**TASK BRIEF:** Please transcribe the data below exactly. Leave the pictures out.

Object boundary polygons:
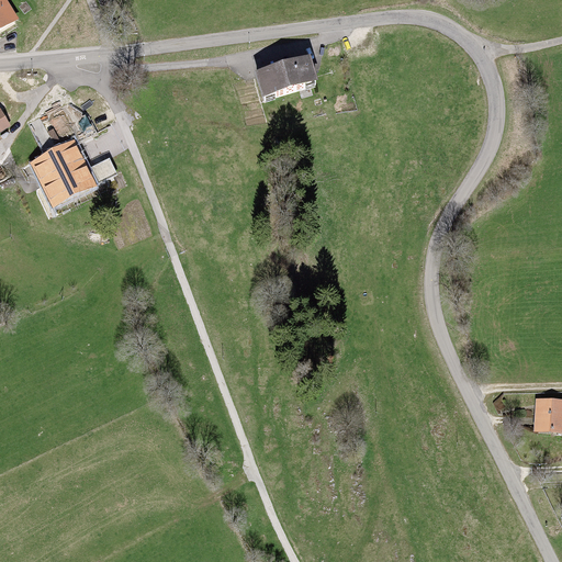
[(0,0),(0,29),(19,18),(7,0),(0,0)]
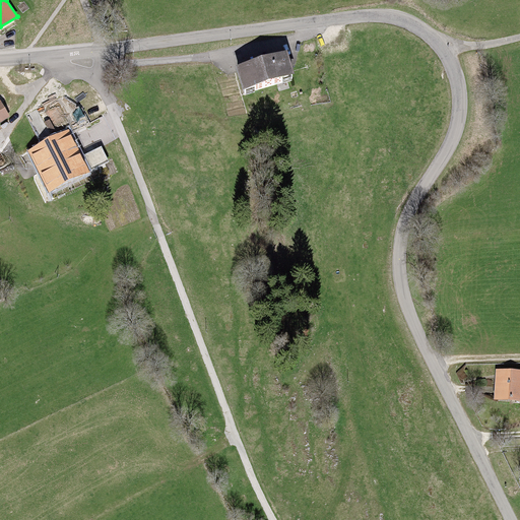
[(279,58),(228,71),(235,91),(283,80),(279,58)]
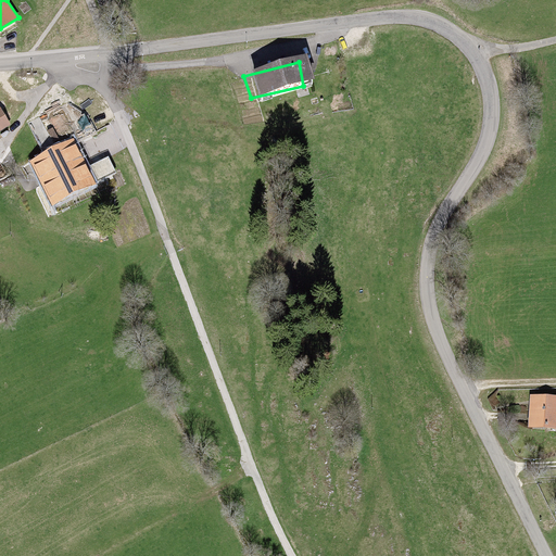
[(0,131),(12,126),(3,111),(0,112),(0,131)]
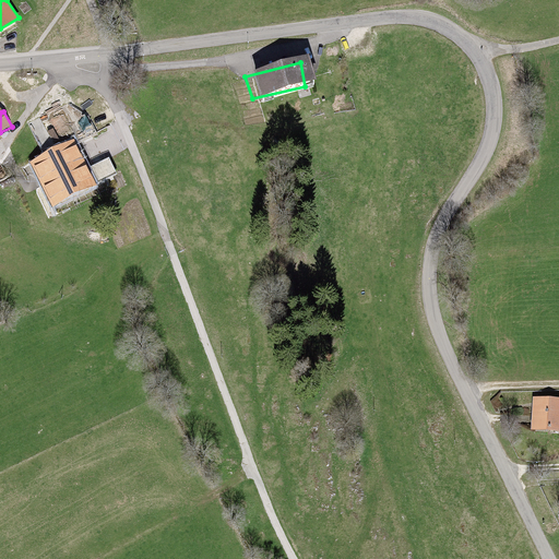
[(74,142),(35,162),(56,204),(95,185),(94,182),(87,168),(74,142)]
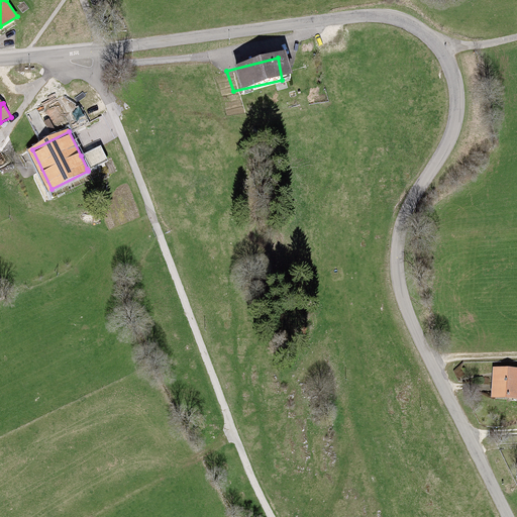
[(100,146),(81,156),(87,169),(106,160),(100,146)]
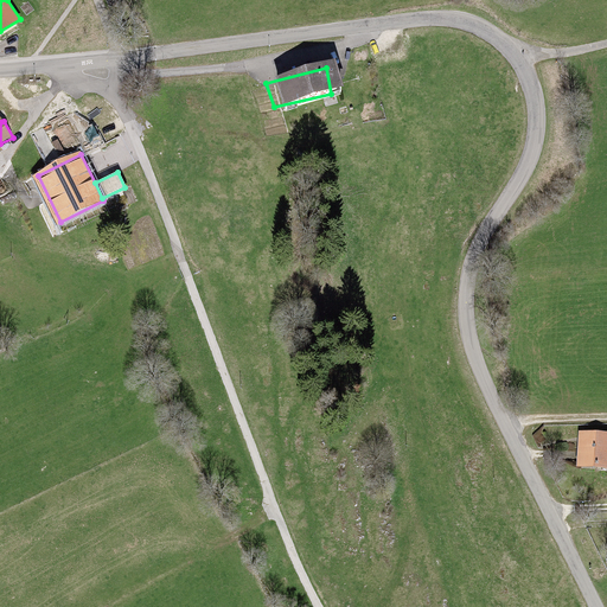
[(606,432),(586,433),(586,467),(606,467),(606,432)]
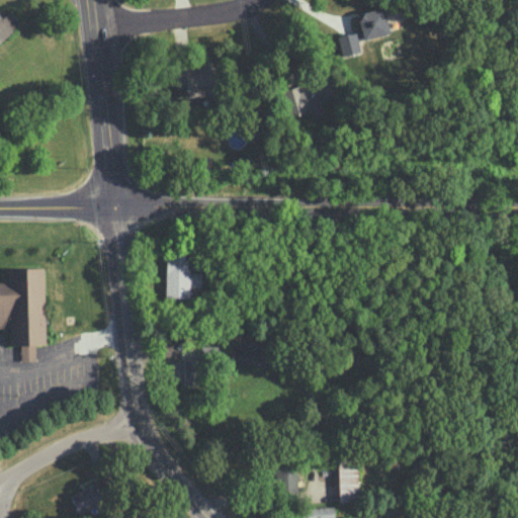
[(390,32),(382,6),(356,13),(361,29),(356,31),(358,40),(390,32)]
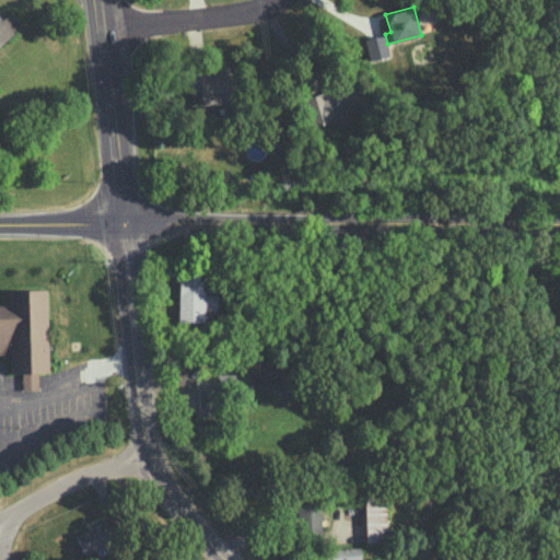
[(364,38),(369,59),(388,56),(385,34),(364,38)]
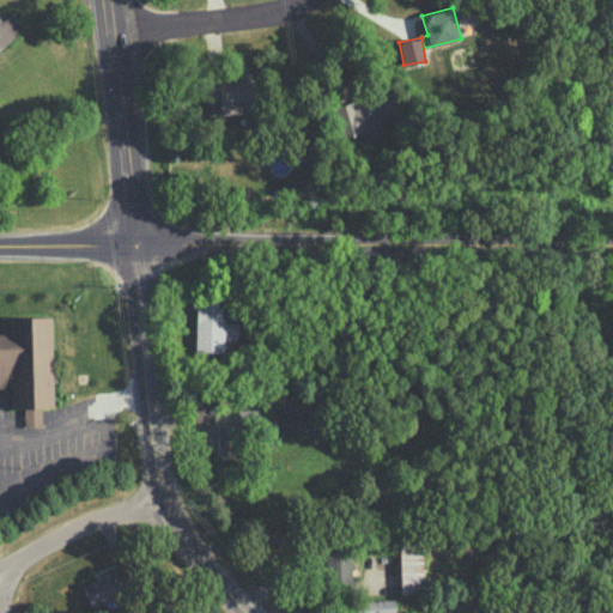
[(399,108),(384,82),(332,111),(347,138),(399,108)]
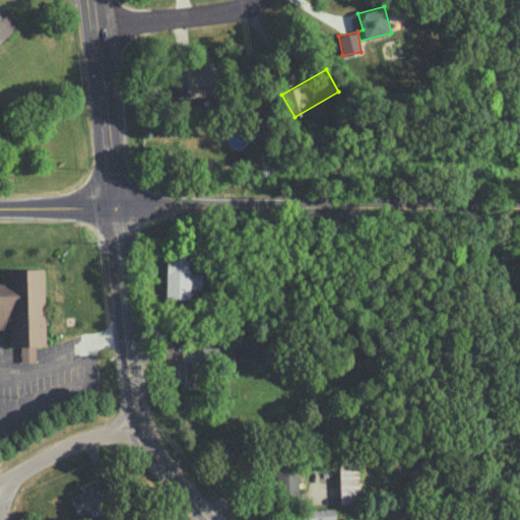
[(190,299),(190,286),(201,286),(201,273),(188,273),(188,252),(165,252),(165,299),(190,299)]
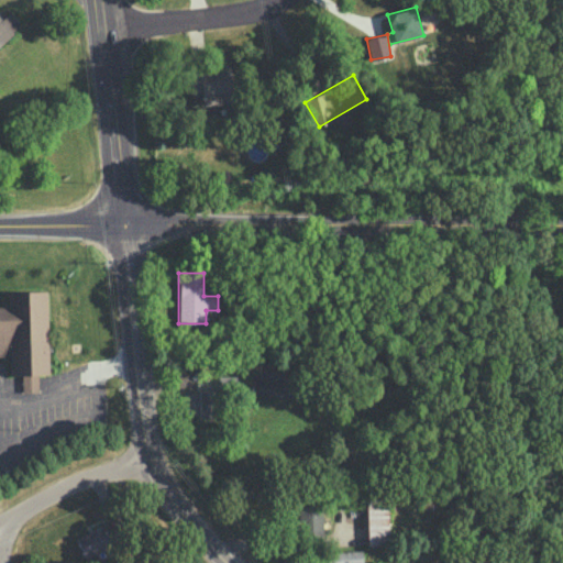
[(212,417),(213,390),(198,389),(197,394),(184,394),(183,415),(212,417)]
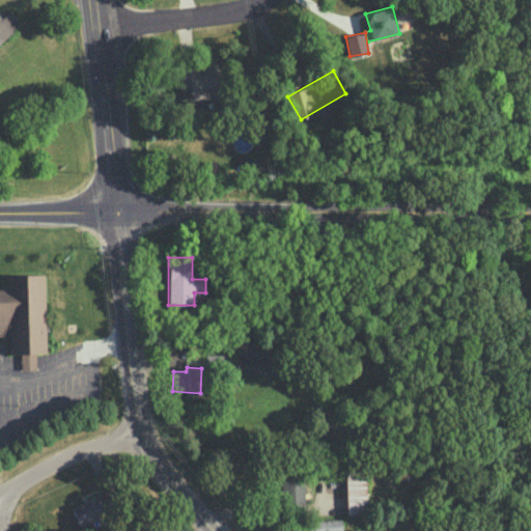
[(304,475),(282,476),(282,505),(305,505),(304,475)]
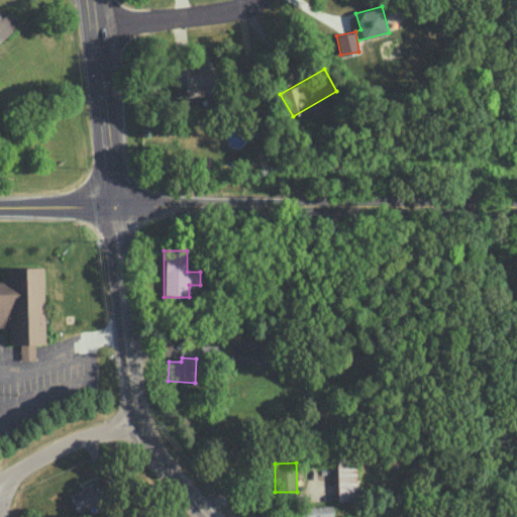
[(332,516),(332,505),(301,506),(301,516),(332,516)]
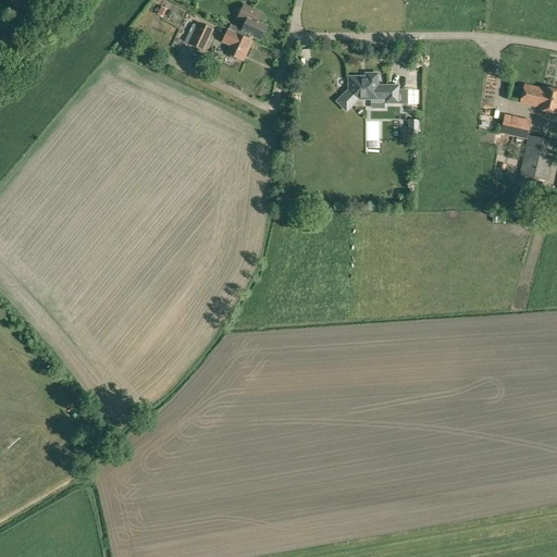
[(35,0),(9,0),(17,12),(35,0)]
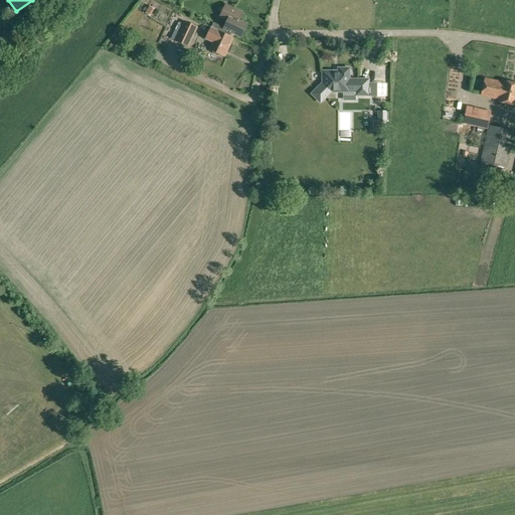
[(229,37),(230,36),(232,32),(241,36),(246,24),(239,21),(243,13),(237,10),(225,5),(220,17),(227,20),(224,27),(213,22),(211,28),(229,37)]
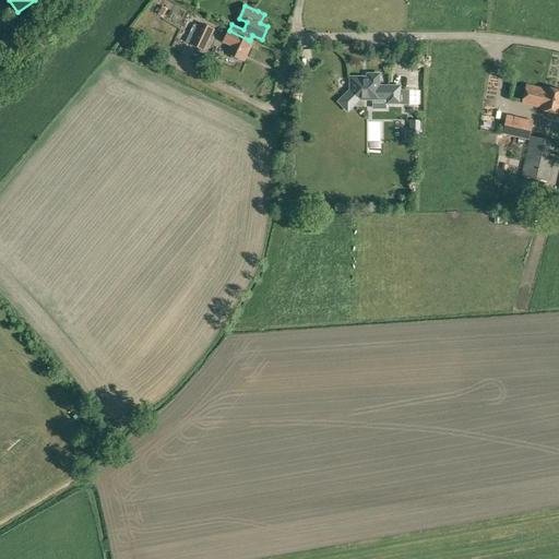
[(201,24),(198,28),(193,26),(186,42),(203,50),(213,30),(201,24)]
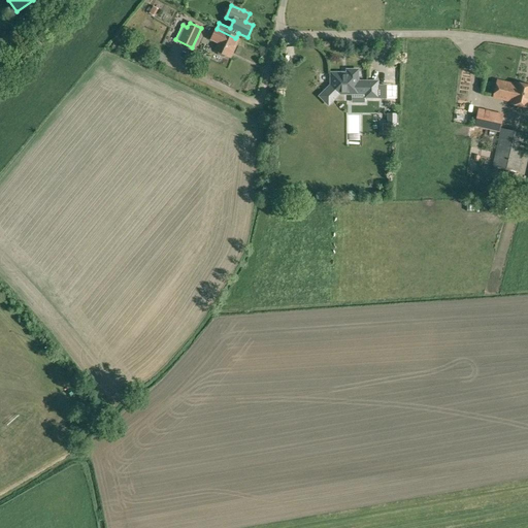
[(235,38),(217,29),(211,39),(219,43),(216,51),(218,52),(218,53),(219,55),(223,57),(225,56),(228,57),(232,50),(233,50),(238,39),(236,37),(235,38)]
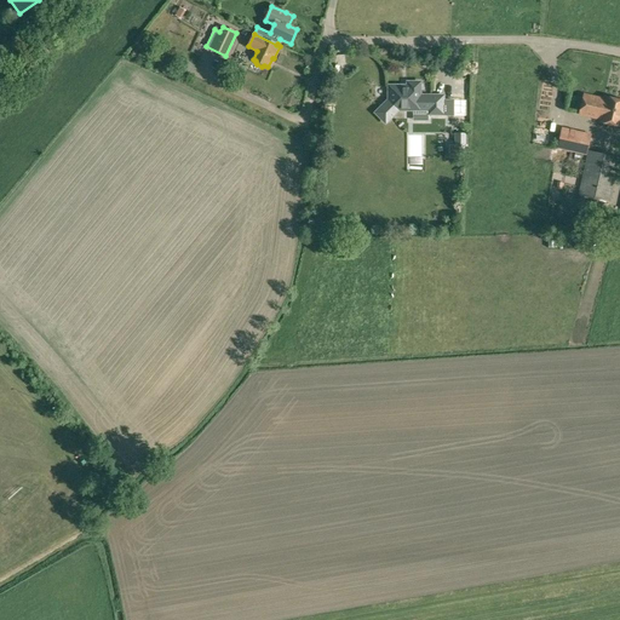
[(389,101),(382,108),(380,110),(379,113),(380,115),(382,118),(384,119),(386,120),(389,119),(391,118),(399,110),(429,110),(429,114),(443,114),(443,96),(420,96),(420,82),(408,82),(408,87),(401,87),(401,86),(389,86),(389,101)]
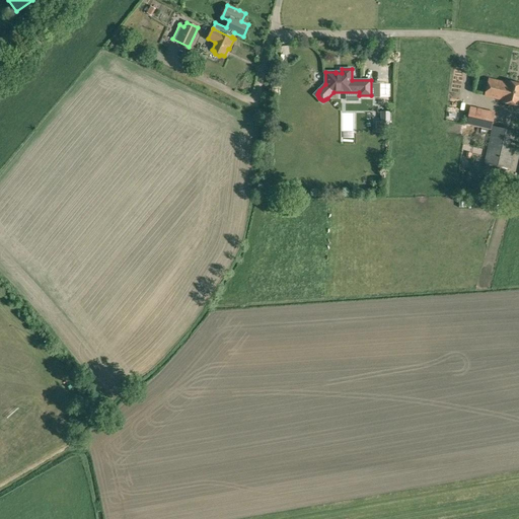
[(486,96),(502,100),(502,102),(518,105),(518,84),(506,81),(506,83),(489,79),(486,96)]
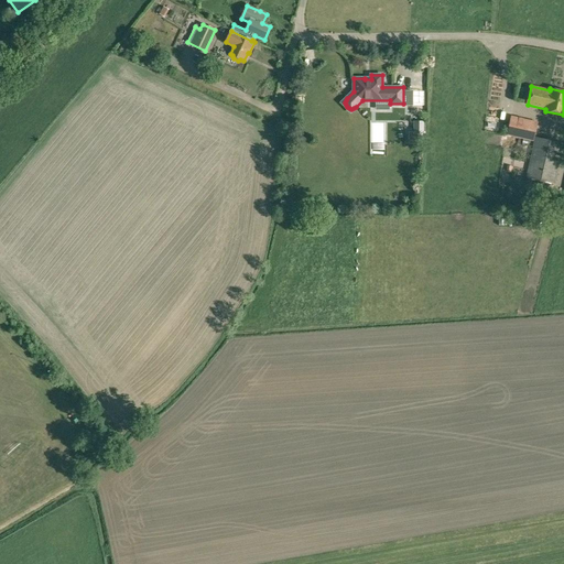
[(532,125),(527,123),(511,121),(508,136),(523,139),(522,145),(529,147),(532,125)]
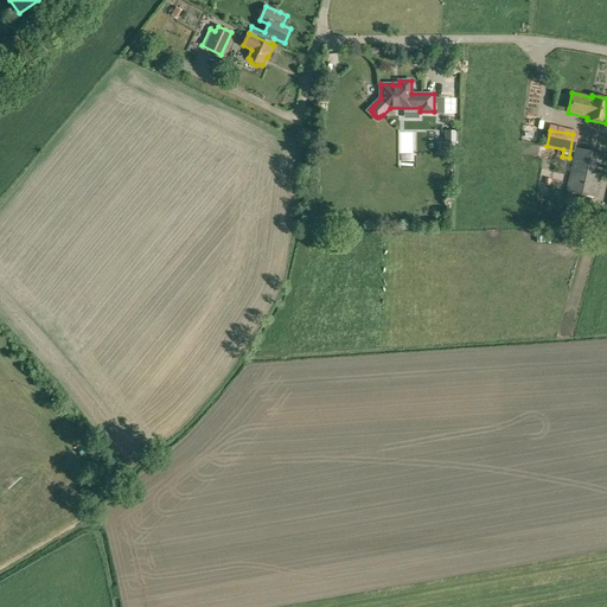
[(416,147),(416,133),(406,132),(406,147),(416,147)]
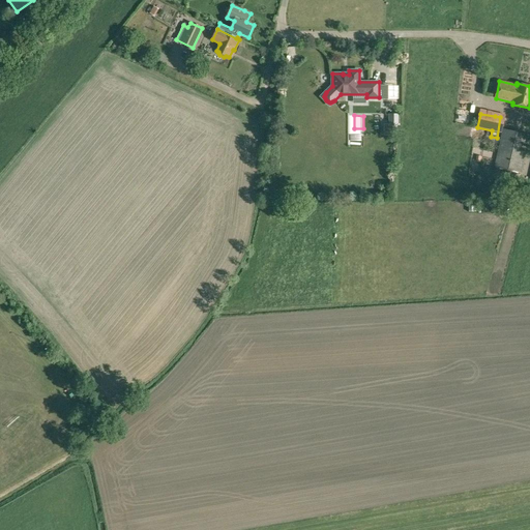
[(391,135),(391,130),(398,130),(398,115),(389,115),(389,126),(384,126),(384,135),(391,135)]
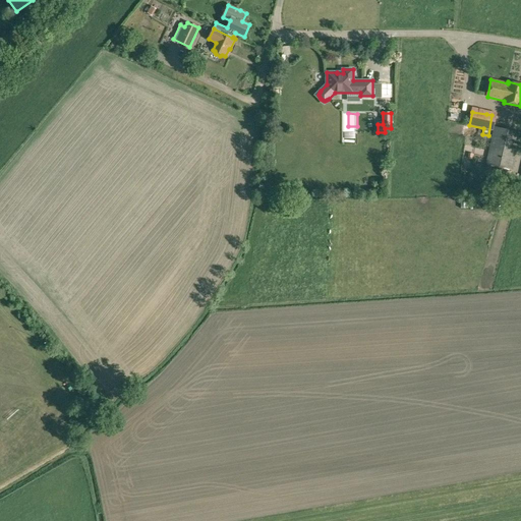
[(520,133),(495,127),(486,164),(493,165),(513,170),(520,133)]
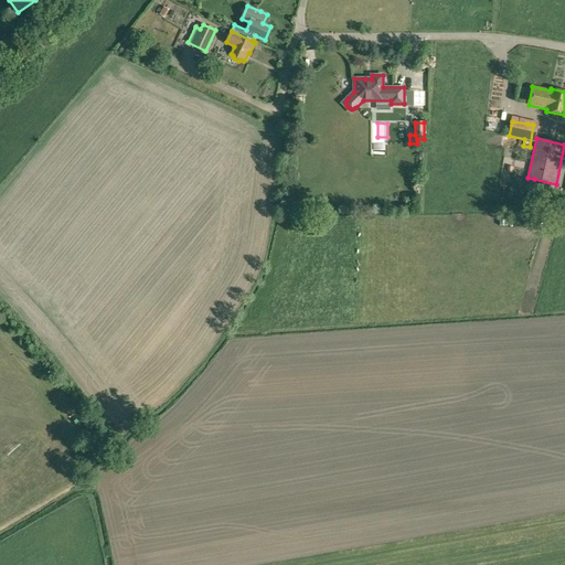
[(534,179),(528,178),(526,178),(525,179),(522,179),(521,185),(523,185),(523,187),(526,188),(525,189),(529,189),(525,203),(529,204),(528,210),(537,213),(537,212),(543,213),(544,211),(540,210),(540,206),(545,209),(552,185),(533,181),(534,179)]
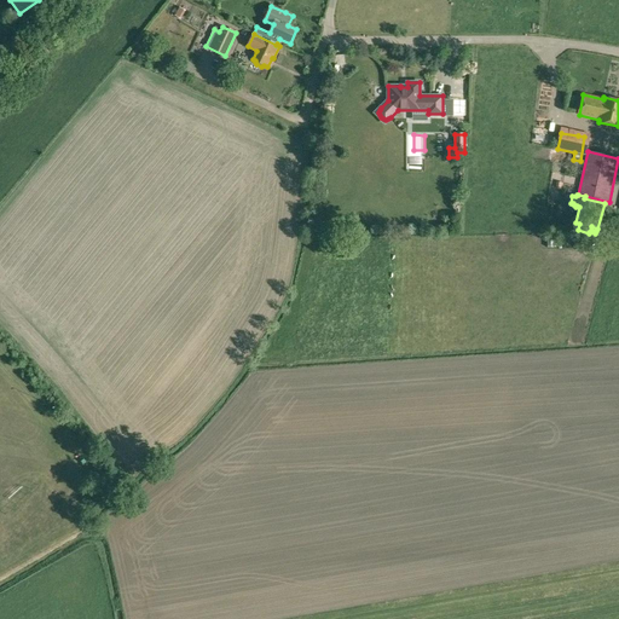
All buildings are outlined.
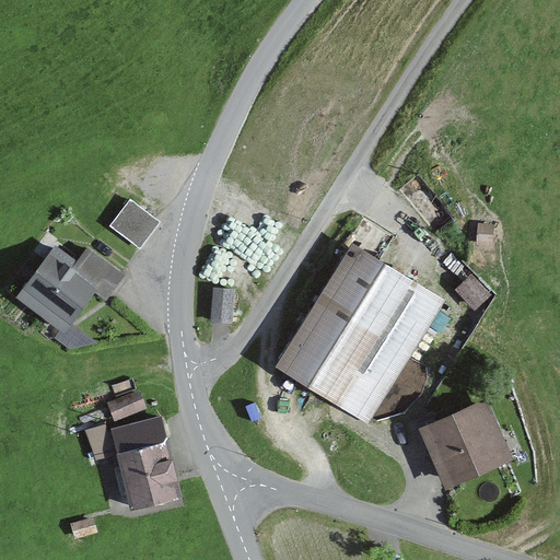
[(159,224),(130,201),(112,229),(140,251),(159,224)]
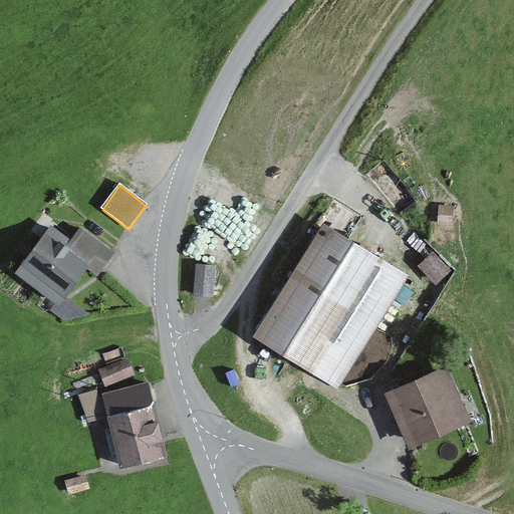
[(409,275),(317,221),(243,334),(337,389),(409,275)]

**TASK OUTPUT:**
[(0,0),(0,29),(19,18),(7,0),(0,0)]
[(279,58),(228,71),(235,91),(283,80),(279,58)]
[(0,131),(12,126),(3,111),(0,112),(0,131)]
[(74,142),(35,162),(56,204),(95,185),(94,182),(87,168),(74,142)]
[(100,146),(81,156),(87,169),(106,160),(100,146)]
[(606,432),(586,433),(586,467),(606,467),(606,432)]
[(390,32),(382,6),(356,13),(361,29),(356,31),(358,40),(390,32)]
[(364,38),(369,59),(388,56),(385,34),(364,38)]
[(399,108),(384,82),(332,111),(347,138),(399,108)]
[(190,299),(190,286),(201,286),(201,273),(188,273),(188,252),(165,252),(165,299),(190,299)]
[(212,417),(213,390),(198,389),(197,394),(184,394),(183,415),(212,417)]
[(304,475),(282,476),(282,505),(305,505),(304,475)]
[(332,516),(332,505),(301,506),(301,516),(332,516)]
[(35,0),(9,0),(17,12),(35,0)]
[(229,37),(230,36),(232,32),(241,36),(246,24),(239,21),(243,13),(237,10),(225,5),(220,17),(227,20),(224,27),(213,22),(211,28),(229,37)]
[(201,24),(198,28),(193,26),(186,42),(203,50),(213,30),(201,24)]
[(235,38),(217,29),(211,39),(219,43),(216,51),(218,52),(218,53),(219,55),(223,57),(225,56),(228,57),(232,50),(233,50),(238,39),(236,37),(235,38)]
[(389,101),(382,108),(380,110),(379,113),(380,115),(382,118),(384,119),(386,120),(389,119),(391,118),(399,110),(429,110),(429,114),(443,114),(443,96),(420,96),(420,82),(408,82),(408,87),(401,87),(401,86),(389,86),(389,101)]
[(486,96),(502,100),(502,102),(518,105),(518,84),(506,81),(506,83),(489,79),(486,96)]
[(532,125),(527,123),(511,121),(508,136),(523,139),(522,145),(529,147),(532,125)]
[(416,147),(416,133),(406,132),(406,147),(416,147)]
[(391,135),(391,130),(398,130),(398,115),(389,115),(389,126),(384,126),(384,135),(391,135)]
[(520,133),(495,127),(486,164),(493,165),(513,170),(520,133)]
[(534,179),(528,178),(526,178),(525,179),(522,179),(521,185),(523,185),(523,187),(526,188),(525,189),(529,189),(525,203),(529,204),(528,210),(537,213),(537,212),(543,213),(544,211),(540,210),(540,206),(545,209),(552,185),(533,181),(534,179)]
All buildings are outlined.
[(159,224),(130,201),(112,229),(140,251),(159,224)]
[(409,275),(317,221),(243,334),(337,389),(409,275)]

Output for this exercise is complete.